**WHAT IS REQUIRED**
Start at the line with "D5: schottky MBR340" in the records below, stop at the line with "R1: 560 (IC1/P1.1, IN) -> 560 (DGND, IN)", and return every line in that span exactly, the two end lines included.

%%

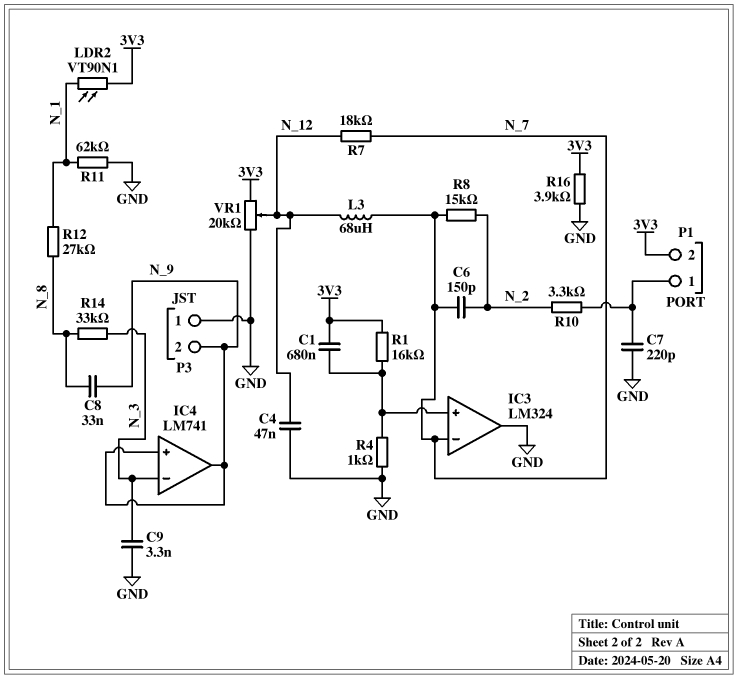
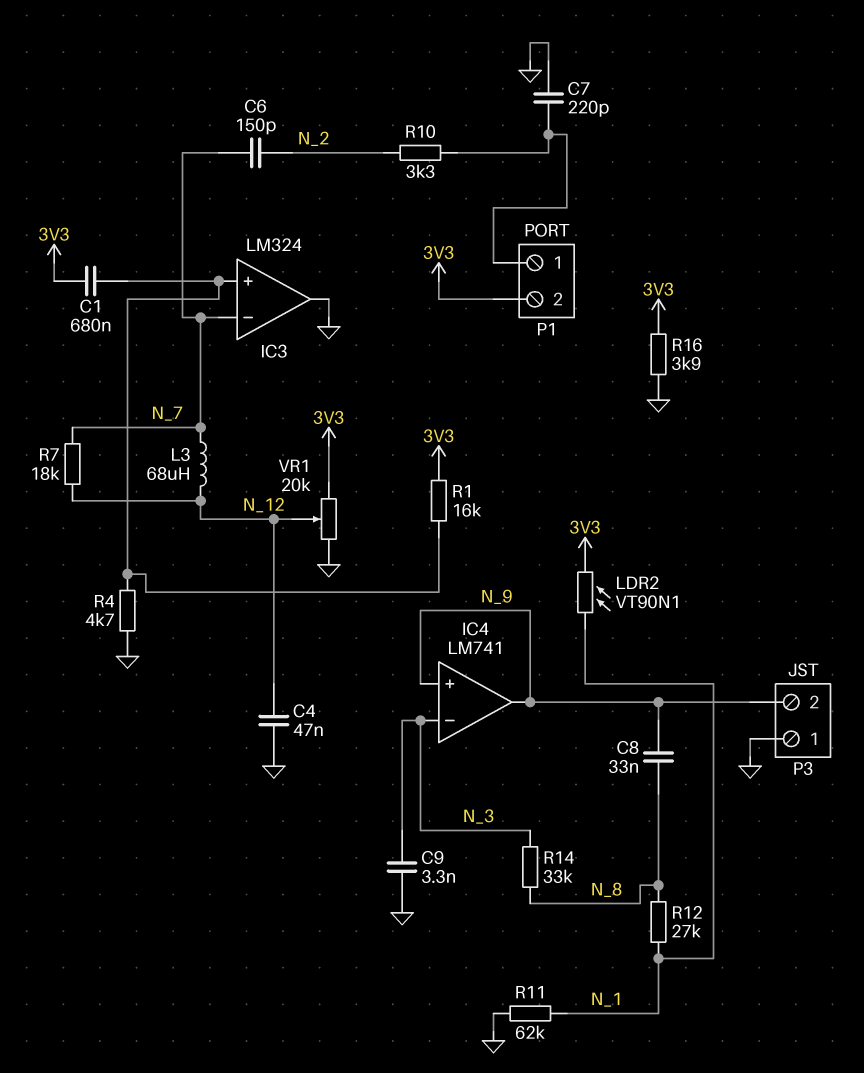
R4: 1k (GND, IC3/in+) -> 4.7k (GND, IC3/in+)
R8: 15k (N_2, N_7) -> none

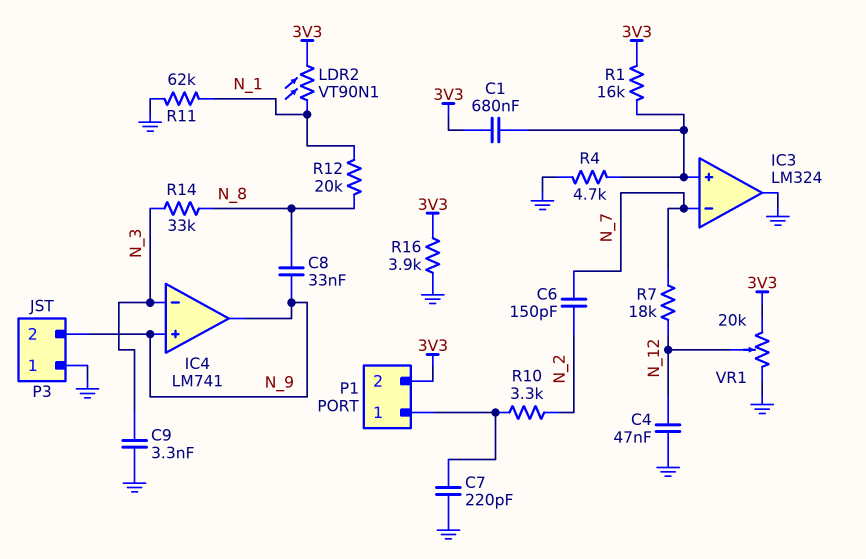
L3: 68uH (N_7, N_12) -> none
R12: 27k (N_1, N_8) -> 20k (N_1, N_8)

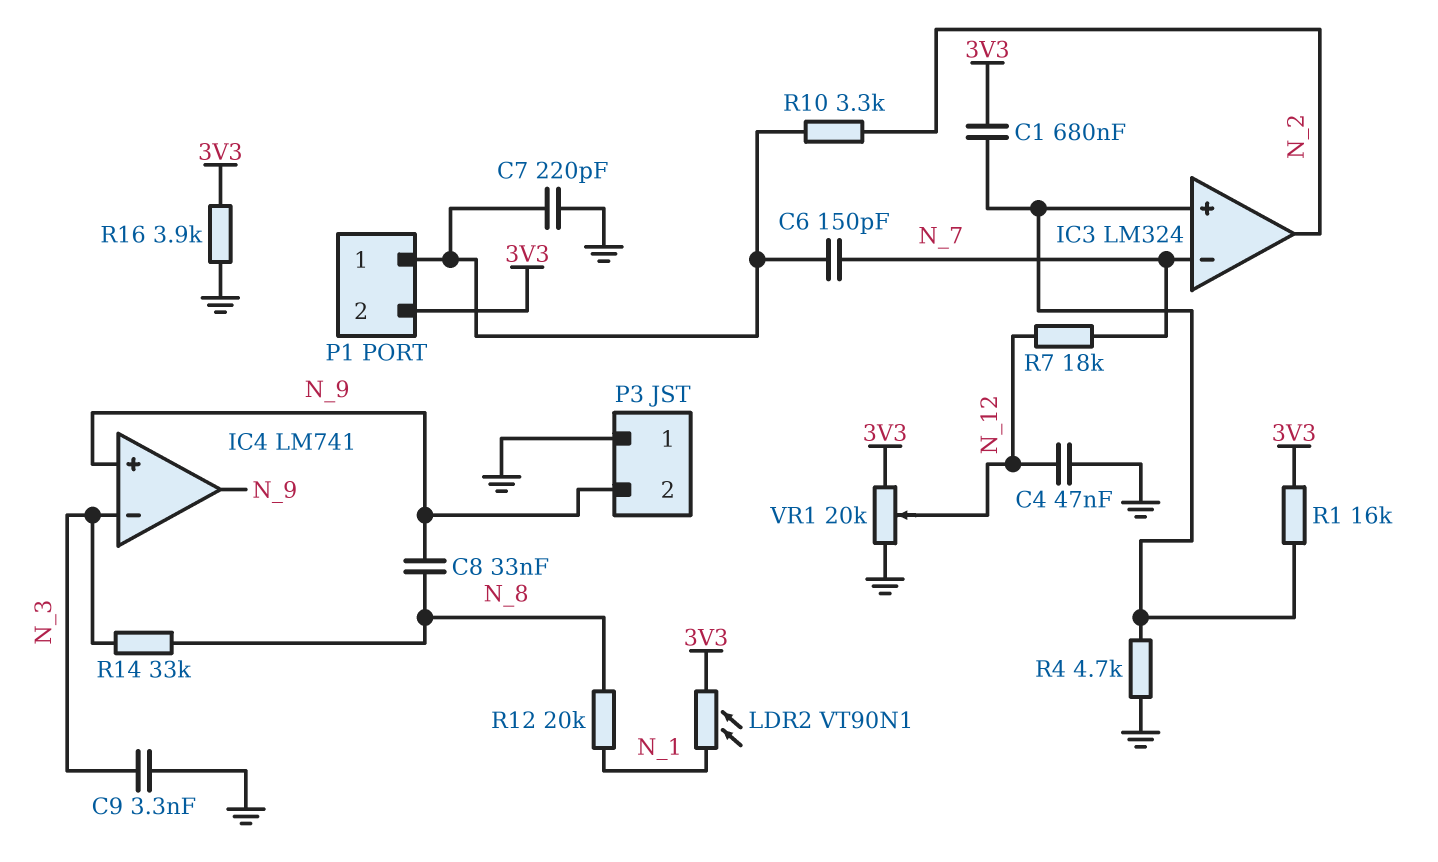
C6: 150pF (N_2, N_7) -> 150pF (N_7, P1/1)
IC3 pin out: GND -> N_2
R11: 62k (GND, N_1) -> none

%%
%%

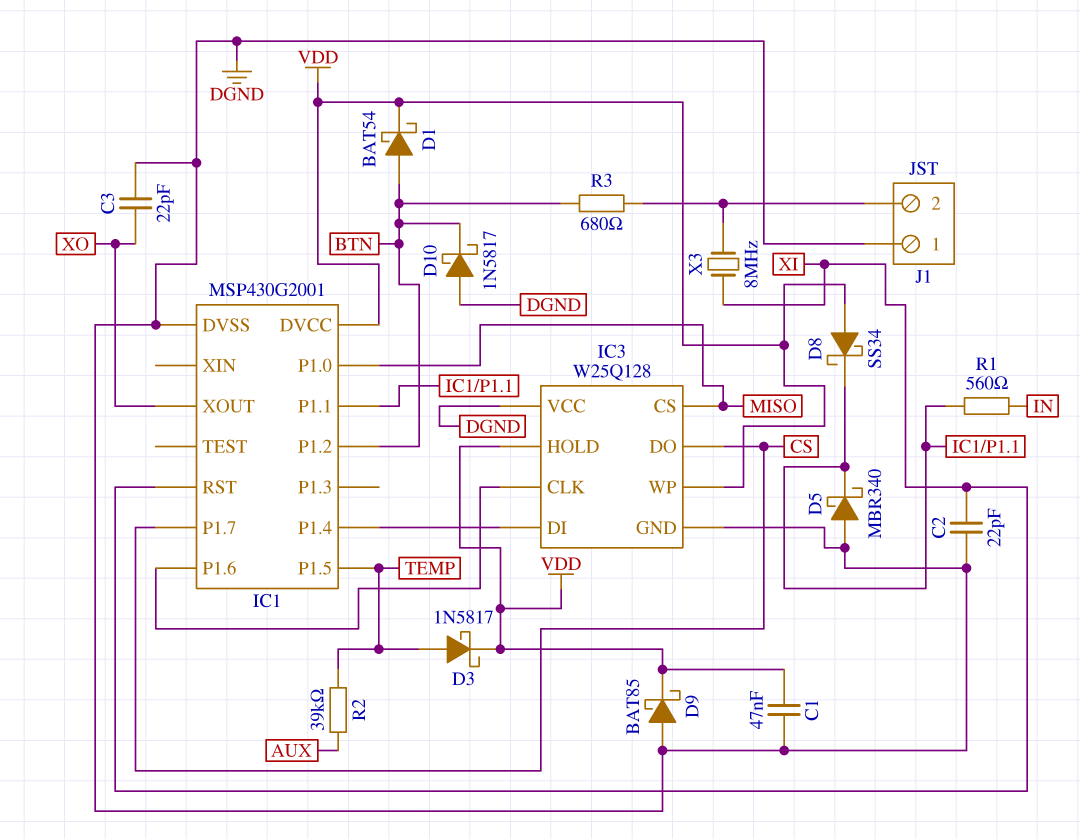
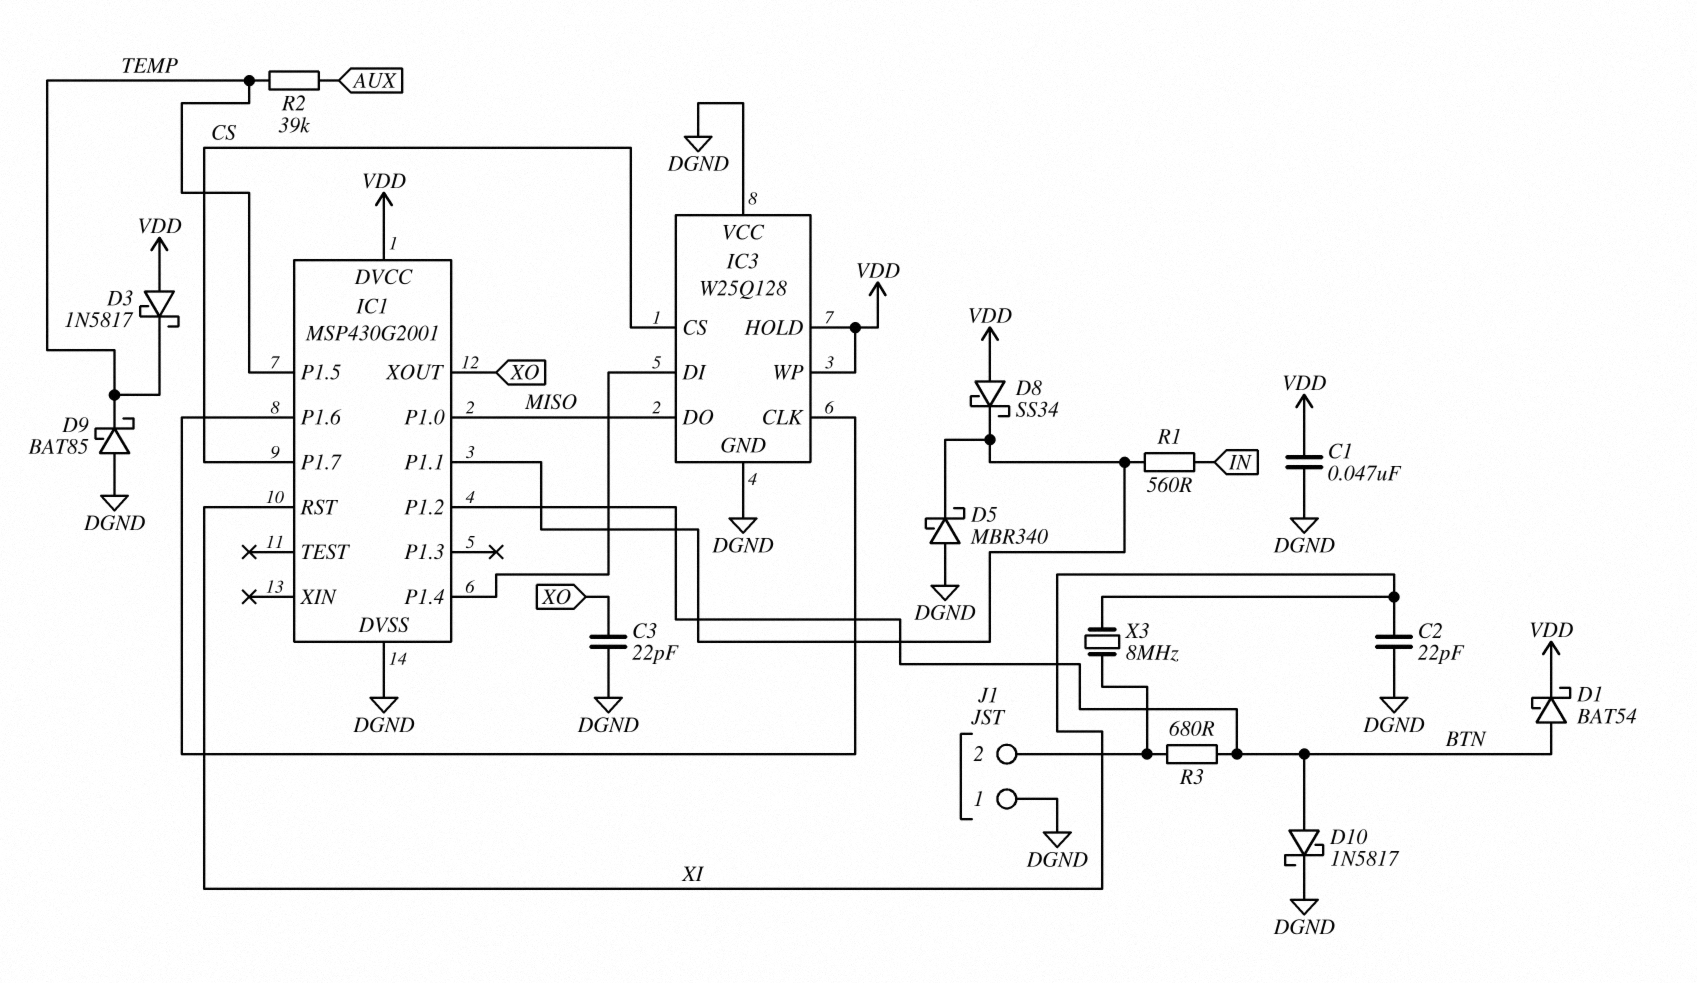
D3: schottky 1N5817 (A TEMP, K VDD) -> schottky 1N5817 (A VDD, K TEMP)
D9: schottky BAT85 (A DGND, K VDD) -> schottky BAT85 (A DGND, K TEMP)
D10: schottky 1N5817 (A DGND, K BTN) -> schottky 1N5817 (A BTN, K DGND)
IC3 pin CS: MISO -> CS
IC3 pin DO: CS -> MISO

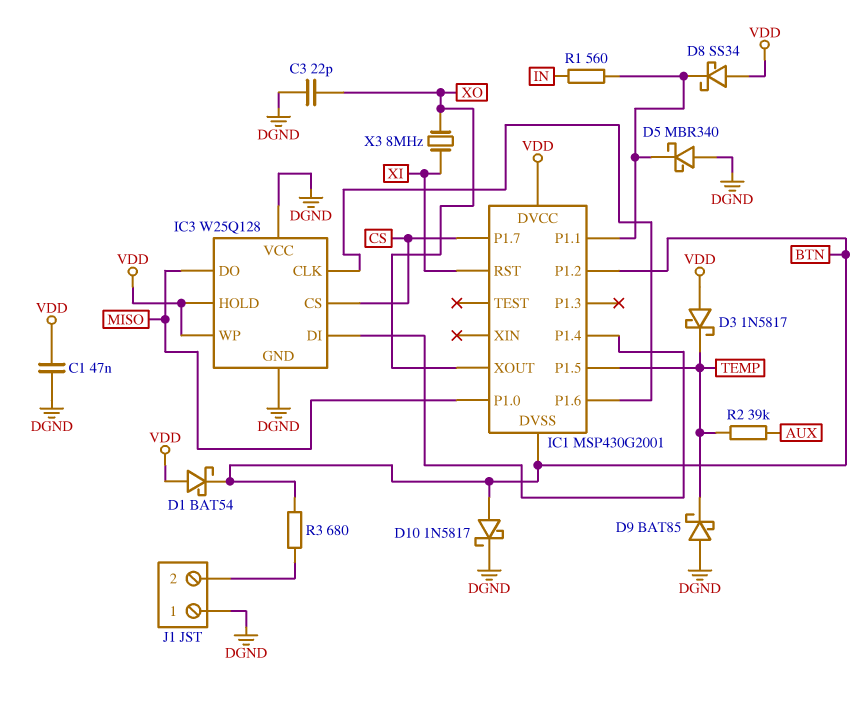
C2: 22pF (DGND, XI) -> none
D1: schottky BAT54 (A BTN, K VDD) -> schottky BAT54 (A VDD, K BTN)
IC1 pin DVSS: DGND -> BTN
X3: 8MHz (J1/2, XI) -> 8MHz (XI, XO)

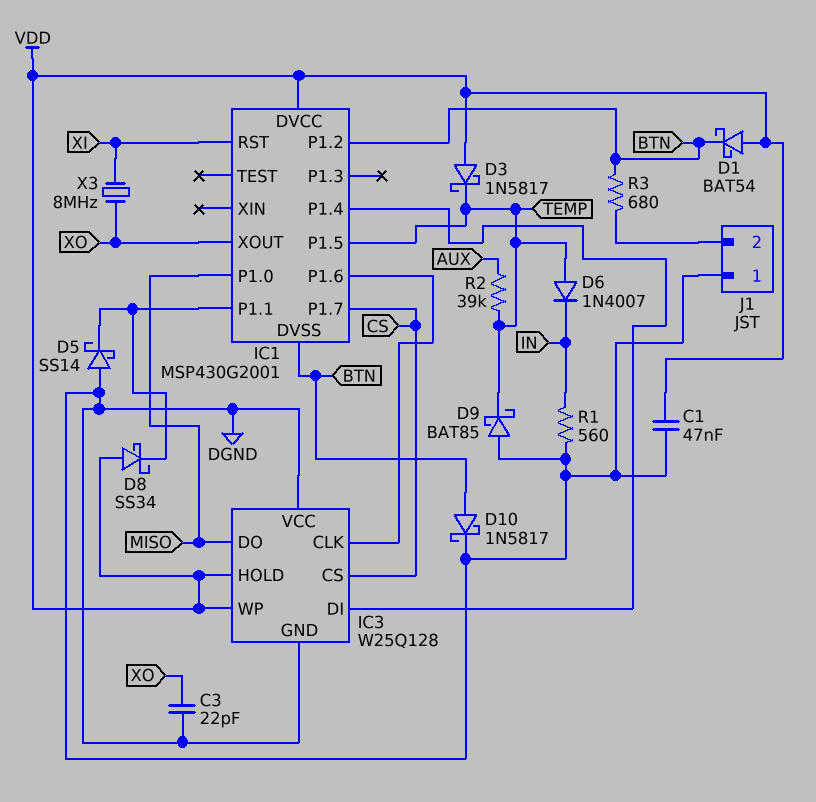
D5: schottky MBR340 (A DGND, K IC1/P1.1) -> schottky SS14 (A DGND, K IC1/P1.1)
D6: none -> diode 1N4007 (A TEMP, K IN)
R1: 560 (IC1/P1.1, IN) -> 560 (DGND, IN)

%%

**ANSWER AREA**
D5: schottky MBR340 (A DGND, K IC1/P1.1) -> schottky SS14 (A DGND, K IC1/P1.1)
D6: none -> diode 1N4007 (A TEMP, K IN)
R1: 560 (IC1/P1.1, IN) -> 560 (DGND, IN)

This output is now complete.